*** Block opens ***
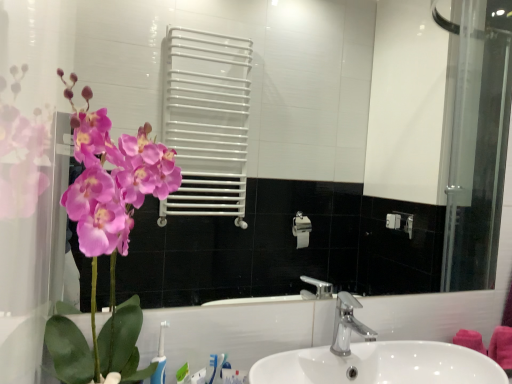
Question: Could you tell me if white glossy sink at center is turned towards silver metallic faucet at center?

Choices:
 (A) no
 (B) yes

Answer: (A)

Question: Considering the relative sizes of white glossy sink at center and silver metallic faucet at center in the image provided, is white glossy sink at center bigger than silver metallic faucet at center?

Choices:
 (A) yes
 (B) no

Answer: (A)

Question: Is white glossy sink at center outside silver metallic faucet at center?

Choices:
 (A) yes
 (B) no

Answer: (A)

Question: Is white glossy sink at center thinner than silver metallic faucet at center?

Choices:
 (A) yes
 (B) no

Answer: (B)

Question: Is white glossy sink at center further to camera compared to silver metallic faucet at center?

Choices:
 (A) no
 (B) yes

Answer: (A)

Question: From a real-world perspective, is white glossy sink at center located higher than silver metallic faucet at center?

Choices:
 (A) yes
 (B) no

Answer: (B)

Question: Are matte pink orchid at left and silver metallic faucet at center far apart?

Choices:
 (A) no
 (B) yes

Answer: (A)

Question: From the image's perspective, does matte pink orchid at left appear higher than silver metallic faucet at center?

Choices:
 (A) yes
 (B) no

Answer: (A)

Question: Does matte pink orchid at left have a lesser height compared to silver metallic faucet at center?

Choices:
 (A) yes
 (B) no

Answer: (B)

Question: Does matte pink orchid at left appear on the left side of silver metallic faucet at center?

Choices:
 (A) yes
 (B) no

Answer: (A)

Question: Considering the relative sizes of matte pink orchid at left and silver metallic faucet at center in the image provided, is matte pink orchid at left thinner than silver metallic faucet at center?

Choices:
 (A) no
 (B) yes

Answer: (A)

Question: Is matte pink orchid at left not inside silver metallic faucet at center?

Choices:
 (A) yes
 (B) no

Answer: (A)

Question: Is there a large distance between silver metallic faucet at center and matte pink orchid at left?

Choices:
 (A) yes
 (B) no

Answer: (B)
*** Block closes ***
Locate each line of the material above that contains the word "orchid" and copy those lines out.

Question: Are matte pink orchid at left and silver metallic faucet at center far apart?
Question: From the image's perspective, does matte pink orchid at left appear higher than silver metallic faucet at center?
Question: Does matte pink orchid at left have a lesser height compared to silver metallic faucet at center?
Question: Does matte pink orchid at left appear on the left side of silver metallic faucet at center?
Question: Considering the relative sizes of matte pink orchid at left and silver metallic faucet at center in the image provided, is matte pink orchid at left thinner than silver metallic faucet at center?
Question: Is matte pink orchid at left not inside silver metallic faucet at center?
Question: Is there a large distance between silver metallic faucet at center and matte pink orchid at left?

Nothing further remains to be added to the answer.